**WORK TO BE COMPLETED**. Report each line of the records below that contains the string "with". Case counts.

**Dataset excerpts**.
........
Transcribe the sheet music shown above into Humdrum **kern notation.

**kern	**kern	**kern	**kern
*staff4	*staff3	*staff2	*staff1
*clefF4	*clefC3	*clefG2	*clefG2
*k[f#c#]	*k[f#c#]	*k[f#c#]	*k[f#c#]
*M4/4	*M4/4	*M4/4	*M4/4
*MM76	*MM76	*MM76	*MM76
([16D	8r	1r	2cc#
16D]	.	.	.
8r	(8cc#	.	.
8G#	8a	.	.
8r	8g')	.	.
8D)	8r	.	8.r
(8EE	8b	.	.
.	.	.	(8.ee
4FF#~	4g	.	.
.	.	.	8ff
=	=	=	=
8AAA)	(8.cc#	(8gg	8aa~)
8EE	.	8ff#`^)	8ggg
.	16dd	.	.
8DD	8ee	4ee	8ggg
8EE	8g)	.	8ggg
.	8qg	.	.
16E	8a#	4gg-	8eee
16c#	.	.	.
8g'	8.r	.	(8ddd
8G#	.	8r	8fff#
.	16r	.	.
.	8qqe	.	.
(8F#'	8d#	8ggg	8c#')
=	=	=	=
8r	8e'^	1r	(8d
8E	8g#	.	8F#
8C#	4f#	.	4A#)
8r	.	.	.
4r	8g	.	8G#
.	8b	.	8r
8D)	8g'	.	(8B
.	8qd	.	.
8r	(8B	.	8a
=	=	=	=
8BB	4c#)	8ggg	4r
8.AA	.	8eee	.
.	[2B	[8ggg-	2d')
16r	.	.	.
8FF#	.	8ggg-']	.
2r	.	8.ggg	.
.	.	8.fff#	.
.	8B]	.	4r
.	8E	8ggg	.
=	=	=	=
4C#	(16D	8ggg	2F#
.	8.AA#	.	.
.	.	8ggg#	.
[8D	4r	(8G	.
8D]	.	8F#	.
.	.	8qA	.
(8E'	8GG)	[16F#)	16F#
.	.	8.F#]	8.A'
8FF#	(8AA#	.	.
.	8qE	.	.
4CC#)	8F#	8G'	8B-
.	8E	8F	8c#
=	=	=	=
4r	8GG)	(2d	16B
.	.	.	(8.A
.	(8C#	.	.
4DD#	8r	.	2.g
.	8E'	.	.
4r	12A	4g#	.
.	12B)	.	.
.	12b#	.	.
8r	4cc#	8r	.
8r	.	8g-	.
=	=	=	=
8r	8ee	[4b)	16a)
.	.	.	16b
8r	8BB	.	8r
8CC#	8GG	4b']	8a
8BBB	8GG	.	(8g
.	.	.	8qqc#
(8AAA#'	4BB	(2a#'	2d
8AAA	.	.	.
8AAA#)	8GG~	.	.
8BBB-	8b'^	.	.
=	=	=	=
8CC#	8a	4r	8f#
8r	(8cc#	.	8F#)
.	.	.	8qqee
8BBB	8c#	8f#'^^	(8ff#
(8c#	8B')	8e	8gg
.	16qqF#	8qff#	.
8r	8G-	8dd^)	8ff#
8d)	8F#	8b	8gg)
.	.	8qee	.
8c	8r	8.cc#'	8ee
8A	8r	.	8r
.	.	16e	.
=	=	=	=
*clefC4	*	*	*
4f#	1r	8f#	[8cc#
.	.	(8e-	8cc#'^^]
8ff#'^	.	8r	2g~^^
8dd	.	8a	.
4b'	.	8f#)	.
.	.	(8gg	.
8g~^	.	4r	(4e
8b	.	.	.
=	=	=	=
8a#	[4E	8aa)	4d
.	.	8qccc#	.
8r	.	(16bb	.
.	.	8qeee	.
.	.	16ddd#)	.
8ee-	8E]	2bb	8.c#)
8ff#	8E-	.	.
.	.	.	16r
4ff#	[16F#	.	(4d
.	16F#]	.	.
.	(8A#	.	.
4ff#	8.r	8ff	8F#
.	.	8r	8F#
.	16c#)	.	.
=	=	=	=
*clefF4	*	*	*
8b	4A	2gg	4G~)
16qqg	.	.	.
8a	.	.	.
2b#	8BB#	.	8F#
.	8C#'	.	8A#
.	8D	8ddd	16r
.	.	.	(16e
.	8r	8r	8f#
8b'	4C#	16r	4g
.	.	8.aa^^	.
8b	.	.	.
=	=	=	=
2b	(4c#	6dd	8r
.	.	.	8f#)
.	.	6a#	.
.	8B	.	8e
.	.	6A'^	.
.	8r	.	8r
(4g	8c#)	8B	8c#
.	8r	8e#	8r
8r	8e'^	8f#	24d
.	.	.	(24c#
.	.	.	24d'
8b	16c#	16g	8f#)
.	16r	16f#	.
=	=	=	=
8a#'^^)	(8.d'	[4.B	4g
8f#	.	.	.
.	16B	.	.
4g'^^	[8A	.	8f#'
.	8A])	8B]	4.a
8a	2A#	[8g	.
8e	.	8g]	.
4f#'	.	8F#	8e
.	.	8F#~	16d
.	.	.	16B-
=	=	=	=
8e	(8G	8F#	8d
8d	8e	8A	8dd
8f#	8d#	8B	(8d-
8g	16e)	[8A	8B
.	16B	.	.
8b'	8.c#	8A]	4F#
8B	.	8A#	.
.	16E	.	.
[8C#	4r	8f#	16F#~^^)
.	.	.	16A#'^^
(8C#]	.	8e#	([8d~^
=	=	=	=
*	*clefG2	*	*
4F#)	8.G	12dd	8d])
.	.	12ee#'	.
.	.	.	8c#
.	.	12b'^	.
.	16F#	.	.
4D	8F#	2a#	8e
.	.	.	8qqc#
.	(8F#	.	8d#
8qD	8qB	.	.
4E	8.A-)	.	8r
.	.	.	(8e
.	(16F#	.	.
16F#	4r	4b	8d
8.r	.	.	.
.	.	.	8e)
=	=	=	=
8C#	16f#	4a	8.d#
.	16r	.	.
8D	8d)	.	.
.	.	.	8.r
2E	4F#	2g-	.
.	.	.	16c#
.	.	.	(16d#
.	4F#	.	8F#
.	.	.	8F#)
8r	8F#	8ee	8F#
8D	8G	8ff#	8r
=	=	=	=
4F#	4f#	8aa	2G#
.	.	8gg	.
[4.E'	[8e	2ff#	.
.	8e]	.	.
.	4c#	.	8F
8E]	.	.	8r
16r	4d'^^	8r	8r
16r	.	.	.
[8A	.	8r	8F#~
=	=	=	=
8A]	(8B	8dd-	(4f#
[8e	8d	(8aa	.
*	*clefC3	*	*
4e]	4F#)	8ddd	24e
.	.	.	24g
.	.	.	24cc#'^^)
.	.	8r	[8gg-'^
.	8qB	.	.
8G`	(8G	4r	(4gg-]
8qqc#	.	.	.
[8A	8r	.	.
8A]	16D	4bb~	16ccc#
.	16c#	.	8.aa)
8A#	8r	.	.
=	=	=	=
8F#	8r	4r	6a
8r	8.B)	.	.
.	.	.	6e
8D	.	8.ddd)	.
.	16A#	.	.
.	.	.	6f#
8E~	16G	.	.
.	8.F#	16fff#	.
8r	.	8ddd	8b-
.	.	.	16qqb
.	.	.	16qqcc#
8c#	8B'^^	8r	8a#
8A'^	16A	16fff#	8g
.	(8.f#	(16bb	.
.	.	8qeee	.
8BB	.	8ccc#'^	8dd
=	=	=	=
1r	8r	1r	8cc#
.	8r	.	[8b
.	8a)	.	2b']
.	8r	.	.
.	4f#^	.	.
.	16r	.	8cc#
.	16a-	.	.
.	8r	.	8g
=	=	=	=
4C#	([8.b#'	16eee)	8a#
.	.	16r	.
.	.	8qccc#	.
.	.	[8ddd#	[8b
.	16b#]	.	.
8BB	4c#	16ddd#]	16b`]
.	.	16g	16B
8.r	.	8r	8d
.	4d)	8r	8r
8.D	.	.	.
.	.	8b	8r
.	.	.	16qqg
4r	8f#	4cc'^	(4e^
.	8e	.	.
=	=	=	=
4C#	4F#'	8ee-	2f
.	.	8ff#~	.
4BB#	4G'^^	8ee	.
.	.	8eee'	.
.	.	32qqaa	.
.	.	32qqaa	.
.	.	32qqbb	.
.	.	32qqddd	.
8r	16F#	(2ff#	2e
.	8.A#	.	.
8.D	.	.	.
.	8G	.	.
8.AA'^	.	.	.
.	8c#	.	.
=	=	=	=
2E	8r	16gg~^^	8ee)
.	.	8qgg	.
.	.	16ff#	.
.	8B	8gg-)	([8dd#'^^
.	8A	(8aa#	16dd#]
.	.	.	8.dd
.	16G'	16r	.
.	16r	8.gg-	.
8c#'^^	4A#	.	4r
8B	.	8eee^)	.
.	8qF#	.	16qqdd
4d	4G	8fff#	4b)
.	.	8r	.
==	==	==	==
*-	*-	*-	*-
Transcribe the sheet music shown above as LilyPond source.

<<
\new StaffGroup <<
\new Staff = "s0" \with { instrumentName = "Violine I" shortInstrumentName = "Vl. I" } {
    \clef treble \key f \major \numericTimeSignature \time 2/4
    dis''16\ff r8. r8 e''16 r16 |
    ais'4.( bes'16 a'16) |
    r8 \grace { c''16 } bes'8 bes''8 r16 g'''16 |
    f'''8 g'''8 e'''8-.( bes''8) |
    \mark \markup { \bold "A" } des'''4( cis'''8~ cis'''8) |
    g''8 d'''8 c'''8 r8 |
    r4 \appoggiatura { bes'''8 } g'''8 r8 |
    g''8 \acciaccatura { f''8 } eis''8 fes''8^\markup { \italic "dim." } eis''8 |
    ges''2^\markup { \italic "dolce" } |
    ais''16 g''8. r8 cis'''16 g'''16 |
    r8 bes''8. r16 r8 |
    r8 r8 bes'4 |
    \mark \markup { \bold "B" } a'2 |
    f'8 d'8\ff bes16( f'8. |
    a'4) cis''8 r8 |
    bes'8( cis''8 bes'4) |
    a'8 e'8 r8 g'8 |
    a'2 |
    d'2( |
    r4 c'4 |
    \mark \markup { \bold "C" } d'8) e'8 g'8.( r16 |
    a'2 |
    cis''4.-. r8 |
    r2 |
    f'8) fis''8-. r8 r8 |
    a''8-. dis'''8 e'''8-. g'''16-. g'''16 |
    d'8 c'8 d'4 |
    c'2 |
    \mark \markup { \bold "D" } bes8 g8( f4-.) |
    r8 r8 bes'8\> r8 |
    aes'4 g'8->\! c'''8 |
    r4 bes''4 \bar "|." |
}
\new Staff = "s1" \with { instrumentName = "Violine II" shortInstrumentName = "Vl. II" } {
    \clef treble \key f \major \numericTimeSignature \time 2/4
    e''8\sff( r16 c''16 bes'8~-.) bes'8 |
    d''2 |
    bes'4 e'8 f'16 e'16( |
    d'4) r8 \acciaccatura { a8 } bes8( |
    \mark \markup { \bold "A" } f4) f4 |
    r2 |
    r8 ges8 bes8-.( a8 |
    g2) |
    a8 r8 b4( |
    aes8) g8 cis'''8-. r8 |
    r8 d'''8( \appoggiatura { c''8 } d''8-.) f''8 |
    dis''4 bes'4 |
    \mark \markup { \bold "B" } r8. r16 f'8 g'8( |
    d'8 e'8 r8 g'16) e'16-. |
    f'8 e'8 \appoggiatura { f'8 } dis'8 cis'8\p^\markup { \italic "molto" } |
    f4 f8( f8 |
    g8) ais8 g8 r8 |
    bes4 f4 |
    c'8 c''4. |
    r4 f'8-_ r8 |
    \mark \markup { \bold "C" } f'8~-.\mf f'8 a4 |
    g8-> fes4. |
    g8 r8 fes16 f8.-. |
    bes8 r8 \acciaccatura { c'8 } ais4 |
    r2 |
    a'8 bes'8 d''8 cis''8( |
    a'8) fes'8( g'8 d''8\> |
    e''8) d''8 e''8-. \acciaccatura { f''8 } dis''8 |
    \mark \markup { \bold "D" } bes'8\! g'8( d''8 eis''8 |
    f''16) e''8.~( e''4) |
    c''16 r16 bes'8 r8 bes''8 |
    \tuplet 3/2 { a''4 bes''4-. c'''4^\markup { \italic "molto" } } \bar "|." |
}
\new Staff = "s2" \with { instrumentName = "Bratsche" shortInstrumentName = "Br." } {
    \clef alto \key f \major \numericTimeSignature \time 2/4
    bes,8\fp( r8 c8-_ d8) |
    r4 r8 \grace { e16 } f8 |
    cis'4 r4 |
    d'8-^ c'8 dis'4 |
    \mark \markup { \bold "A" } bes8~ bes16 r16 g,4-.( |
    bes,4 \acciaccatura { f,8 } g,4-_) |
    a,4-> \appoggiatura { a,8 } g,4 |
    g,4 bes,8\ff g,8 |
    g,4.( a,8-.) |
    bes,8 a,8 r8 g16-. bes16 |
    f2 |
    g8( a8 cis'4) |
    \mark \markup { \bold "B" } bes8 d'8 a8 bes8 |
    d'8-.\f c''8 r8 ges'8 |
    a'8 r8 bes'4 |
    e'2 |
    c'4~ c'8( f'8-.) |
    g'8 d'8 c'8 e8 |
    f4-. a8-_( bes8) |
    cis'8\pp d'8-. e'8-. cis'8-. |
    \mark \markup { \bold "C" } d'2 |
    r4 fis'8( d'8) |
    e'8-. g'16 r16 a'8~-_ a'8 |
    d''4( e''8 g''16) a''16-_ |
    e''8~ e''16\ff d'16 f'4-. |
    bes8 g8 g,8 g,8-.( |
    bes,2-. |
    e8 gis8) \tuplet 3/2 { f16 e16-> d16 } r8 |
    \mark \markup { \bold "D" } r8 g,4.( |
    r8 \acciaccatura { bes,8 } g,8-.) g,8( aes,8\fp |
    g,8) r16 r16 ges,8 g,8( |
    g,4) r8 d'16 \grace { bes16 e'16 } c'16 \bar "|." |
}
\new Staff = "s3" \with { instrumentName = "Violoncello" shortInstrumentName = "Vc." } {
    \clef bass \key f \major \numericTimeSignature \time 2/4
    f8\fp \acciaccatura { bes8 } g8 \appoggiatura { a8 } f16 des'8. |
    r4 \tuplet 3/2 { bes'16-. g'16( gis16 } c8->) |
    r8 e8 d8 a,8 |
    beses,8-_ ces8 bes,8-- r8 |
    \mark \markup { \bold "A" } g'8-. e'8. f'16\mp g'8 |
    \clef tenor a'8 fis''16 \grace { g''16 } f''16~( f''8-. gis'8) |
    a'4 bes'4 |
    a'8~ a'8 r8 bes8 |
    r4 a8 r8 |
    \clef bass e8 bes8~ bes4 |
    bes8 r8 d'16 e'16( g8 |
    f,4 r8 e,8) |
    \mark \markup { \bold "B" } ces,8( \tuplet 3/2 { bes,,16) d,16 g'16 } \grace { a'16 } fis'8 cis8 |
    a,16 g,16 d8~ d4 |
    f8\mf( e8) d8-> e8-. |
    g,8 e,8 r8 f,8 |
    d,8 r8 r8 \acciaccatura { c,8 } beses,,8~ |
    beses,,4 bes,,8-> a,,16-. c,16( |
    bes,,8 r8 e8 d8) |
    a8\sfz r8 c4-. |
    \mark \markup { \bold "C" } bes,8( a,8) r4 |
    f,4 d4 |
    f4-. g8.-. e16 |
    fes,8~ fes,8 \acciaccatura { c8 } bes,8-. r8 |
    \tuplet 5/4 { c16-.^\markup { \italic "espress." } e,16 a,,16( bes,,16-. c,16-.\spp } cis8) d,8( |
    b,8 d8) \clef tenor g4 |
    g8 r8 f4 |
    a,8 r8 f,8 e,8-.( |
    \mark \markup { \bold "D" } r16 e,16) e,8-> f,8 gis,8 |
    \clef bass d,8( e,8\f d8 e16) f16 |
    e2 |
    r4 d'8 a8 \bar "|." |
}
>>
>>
........
**SOLUTION FOR THIS PROBLEM**.
\new Staff = "s0" \with { instrumentName = "Violine I" shortInstrumentName = "Vl. I" } {
\new Staff = "s1" \with { instrumentName = "Violine II" shortInstrumentName = "Vl. II" } {
\new Staff = "s2" \with { instrumentName = "Bratsche" shortInstrumentName = "Br." } {
\new Staff = "s3" \with { instrumentName = "Violoncello" shortInstrumentName = "Vc." } {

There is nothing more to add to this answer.